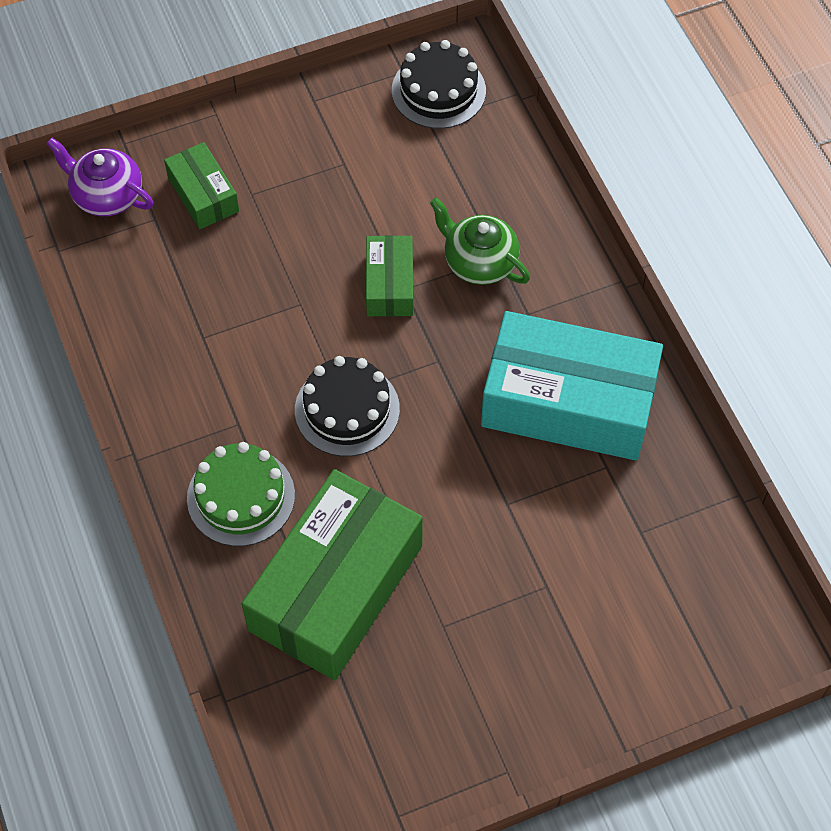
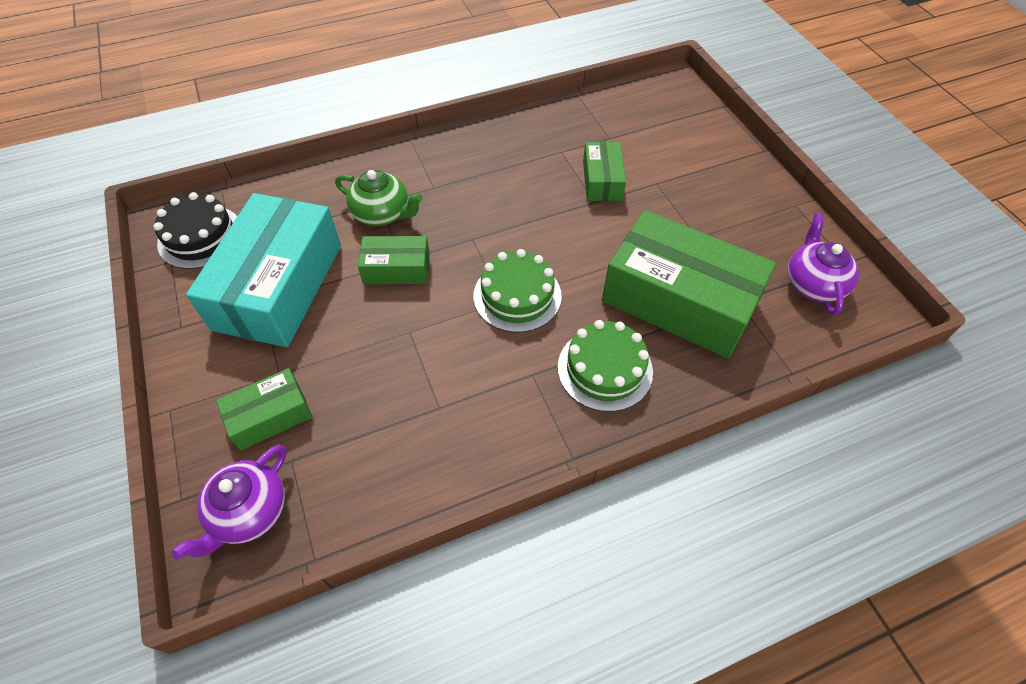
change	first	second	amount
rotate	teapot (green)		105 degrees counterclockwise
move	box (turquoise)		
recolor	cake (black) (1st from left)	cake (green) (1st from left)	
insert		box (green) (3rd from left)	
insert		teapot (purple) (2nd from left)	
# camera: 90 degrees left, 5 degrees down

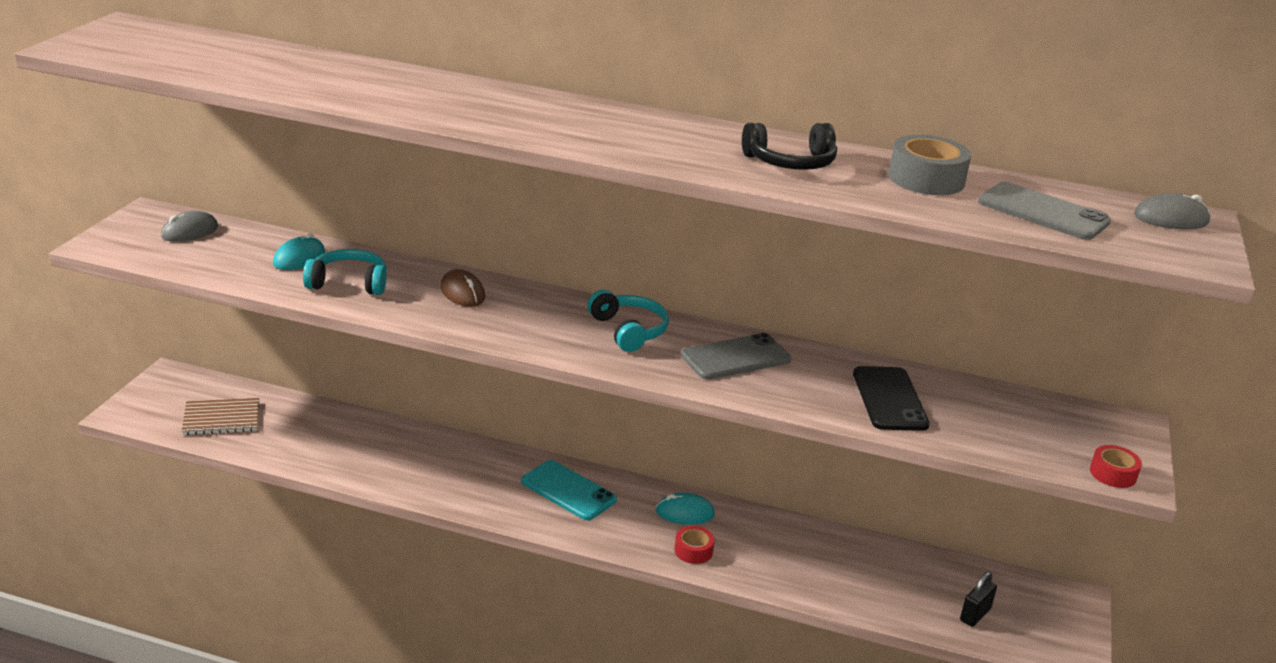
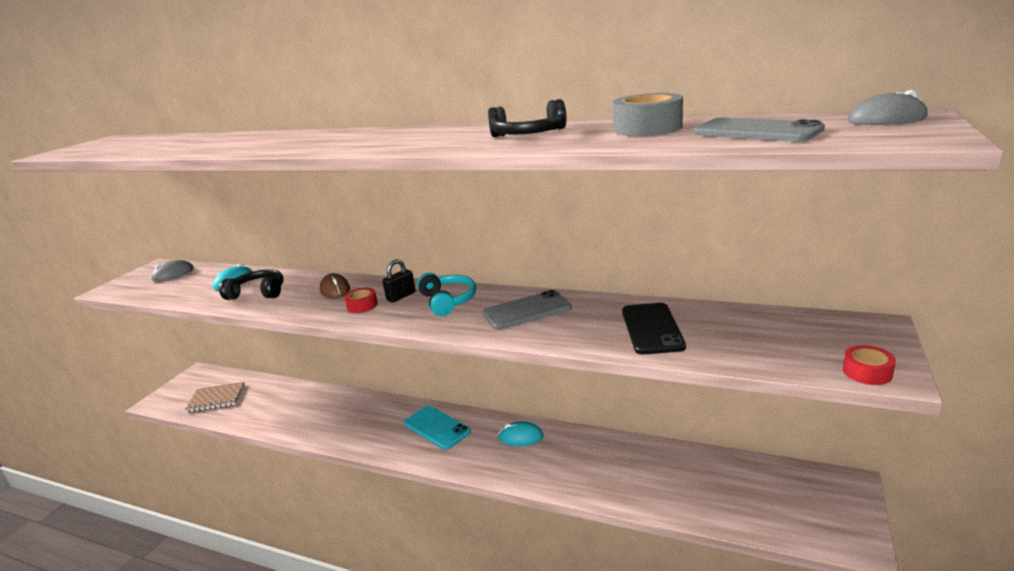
change	first	second	amount
recolor	headphones (turquoise) (1st from left)	headphones (black) (1st from left)	
move	tape (red) (1st from left)		
move	padlock (black)		
# camera: 10 degrees right, 5 degrees down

■ **WORK TASK**
Strip out the pictures and reproduce the remaining material above exactly.

■ **RESULT FOR THIS TASK**
change	first	second	amount
rotate	teapot (green)		105 degrees counterclockwise
move	box (turquoise)		
recolor	cake (black) (1st from left)	cake (green) (1st from left)	
insert		box (green) (3rd from left)	
insert		teapot (purple) (2nd from left)	
# camera: 90 degrees left, 5 degrees down

change	first	second	amount
recolor	headphones (turquoise) (1st from left)	headphones (black) (1st from left)	
move	tape (red) (1st from left)		
move	padlock (black)		
# camera: 10 degrees right, 5 degrees down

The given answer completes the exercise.